Below are records to be repeated exactly. Leave their pictures behind.
── Exercise data
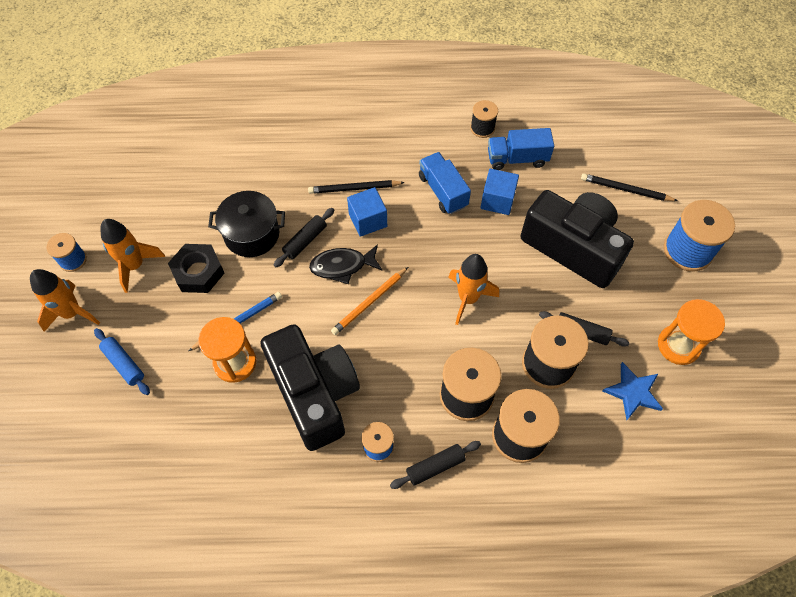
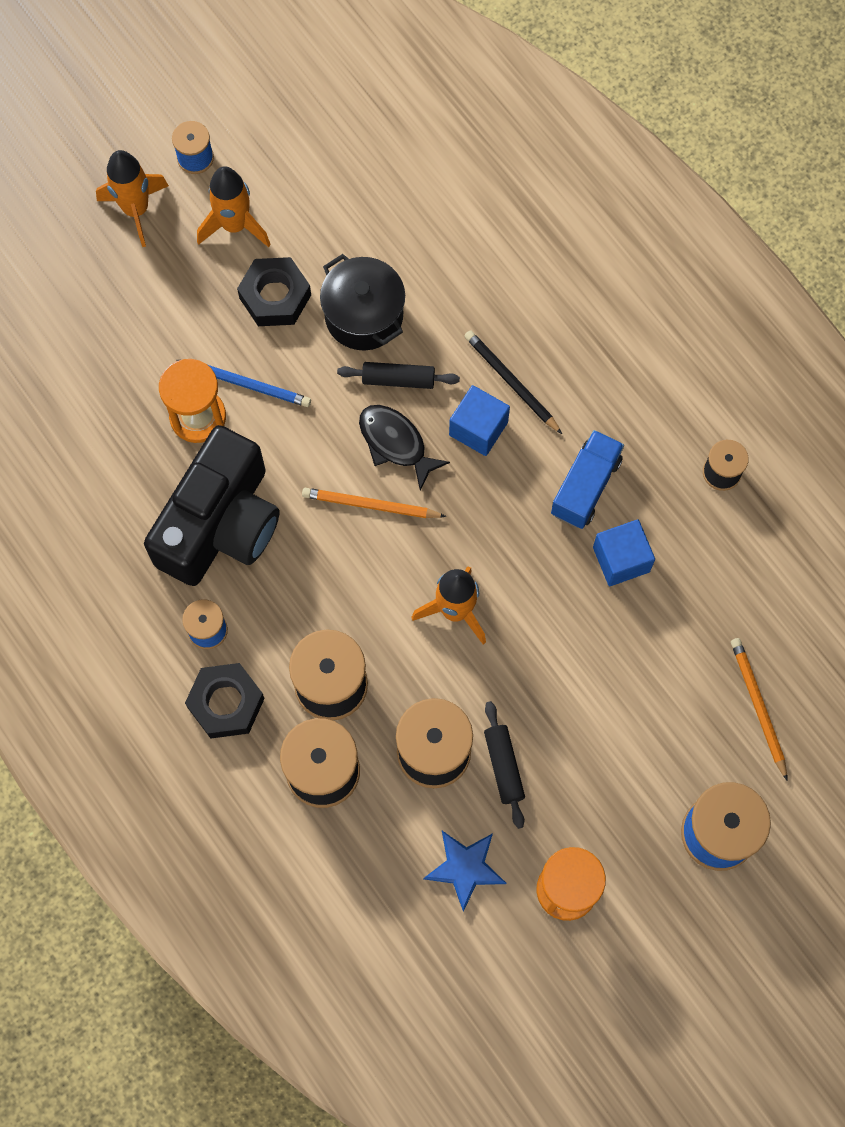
camera: 55 degrees right, 10 degrees up
(124, 364) = (118, 308): blue rolling pin -> none
(435, 466) = (226, 703): black rolling pin -> black nut
(517, 158) = (705, 544): blue truck -> none
(573, 247) = (618, 690): black camera -> none
(626, 190) = (758, 707): black pencil -> orange pencil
────
* Finished exercise:
camera: 55 degrees right, 10 degrees up
(124, 364) = (118, 308): blue rolling pin -> none
(435, 466) = (226, 703): black rolling pin -> black nut
(517, 158) = (705, 544): blue truck -> none
(573, 247) = (618, 690): black camera -> none
(626, 190) = (758, 707): black pencil -> orange pencil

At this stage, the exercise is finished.